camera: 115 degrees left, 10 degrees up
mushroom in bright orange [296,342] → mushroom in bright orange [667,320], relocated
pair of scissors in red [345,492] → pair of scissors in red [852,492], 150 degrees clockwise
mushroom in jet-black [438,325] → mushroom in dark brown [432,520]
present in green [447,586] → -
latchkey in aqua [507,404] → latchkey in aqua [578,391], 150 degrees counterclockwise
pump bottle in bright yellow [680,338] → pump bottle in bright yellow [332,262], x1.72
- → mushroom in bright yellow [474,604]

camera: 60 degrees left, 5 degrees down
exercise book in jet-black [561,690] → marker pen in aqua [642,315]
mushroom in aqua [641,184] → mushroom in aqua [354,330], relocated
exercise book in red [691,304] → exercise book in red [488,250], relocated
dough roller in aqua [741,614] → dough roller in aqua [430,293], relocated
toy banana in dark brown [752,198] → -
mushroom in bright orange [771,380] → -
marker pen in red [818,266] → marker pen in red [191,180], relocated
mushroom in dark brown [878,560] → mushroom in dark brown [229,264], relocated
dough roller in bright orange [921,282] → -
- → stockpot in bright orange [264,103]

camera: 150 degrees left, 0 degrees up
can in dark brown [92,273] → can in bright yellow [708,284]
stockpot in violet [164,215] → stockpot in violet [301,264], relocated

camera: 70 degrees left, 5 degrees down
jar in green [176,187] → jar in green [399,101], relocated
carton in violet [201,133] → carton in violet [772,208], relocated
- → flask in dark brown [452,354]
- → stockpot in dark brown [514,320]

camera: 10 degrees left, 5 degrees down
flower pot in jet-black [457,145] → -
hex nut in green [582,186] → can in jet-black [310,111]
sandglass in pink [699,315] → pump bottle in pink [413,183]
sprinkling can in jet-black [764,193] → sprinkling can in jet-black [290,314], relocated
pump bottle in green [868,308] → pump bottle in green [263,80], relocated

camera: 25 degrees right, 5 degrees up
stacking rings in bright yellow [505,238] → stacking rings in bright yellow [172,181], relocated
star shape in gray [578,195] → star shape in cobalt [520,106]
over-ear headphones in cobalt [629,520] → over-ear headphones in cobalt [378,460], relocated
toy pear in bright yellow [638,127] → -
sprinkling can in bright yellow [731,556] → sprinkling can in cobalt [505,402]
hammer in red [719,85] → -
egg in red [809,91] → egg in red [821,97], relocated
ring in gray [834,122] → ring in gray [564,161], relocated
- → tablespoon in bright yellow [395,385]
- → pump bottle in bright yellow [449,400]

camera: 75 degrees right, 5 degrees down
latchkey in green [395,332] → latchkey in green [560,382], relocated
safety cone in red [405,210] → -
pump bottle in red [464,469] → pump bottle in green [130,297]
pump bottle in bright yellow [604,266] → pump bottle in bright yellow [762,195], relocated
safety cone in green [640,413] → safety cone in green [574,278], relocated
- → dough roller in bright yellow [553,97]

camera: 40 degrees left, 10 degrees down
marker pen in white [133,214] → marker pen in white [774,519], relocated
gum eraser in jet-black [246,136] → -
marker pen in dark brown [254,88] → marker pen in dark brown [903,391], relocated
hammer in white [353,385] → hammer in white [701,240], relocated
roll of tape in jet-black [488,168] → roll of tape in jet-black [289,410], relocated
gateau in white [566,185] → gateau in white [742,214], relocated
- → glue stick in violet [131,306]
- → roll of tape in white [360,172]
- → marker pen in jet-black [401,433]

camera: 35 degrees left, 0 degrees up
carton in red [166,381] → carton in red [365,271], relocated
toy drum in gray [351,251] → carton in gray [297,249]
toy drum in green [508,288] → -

+--

## TASK GOAL
Look above for the line with "mushroom in jet-black"; retype exactly that line, every line after it up to the line with "pump bottle in bright yellow [680,338]", and that line too, nothing else.

## RESULT FOR THIS TASK
mushroom in jet-black [438,325] → mushroom in dark brown [432,520]
present in green [447,586] → -
latchkey in aqua [507,404] → latchkey in aqua [578,391], 150 degrees counterclockwise
pump bottle in bright yellow [680,338] → pump bottle in bright yellow [332,262], x1.72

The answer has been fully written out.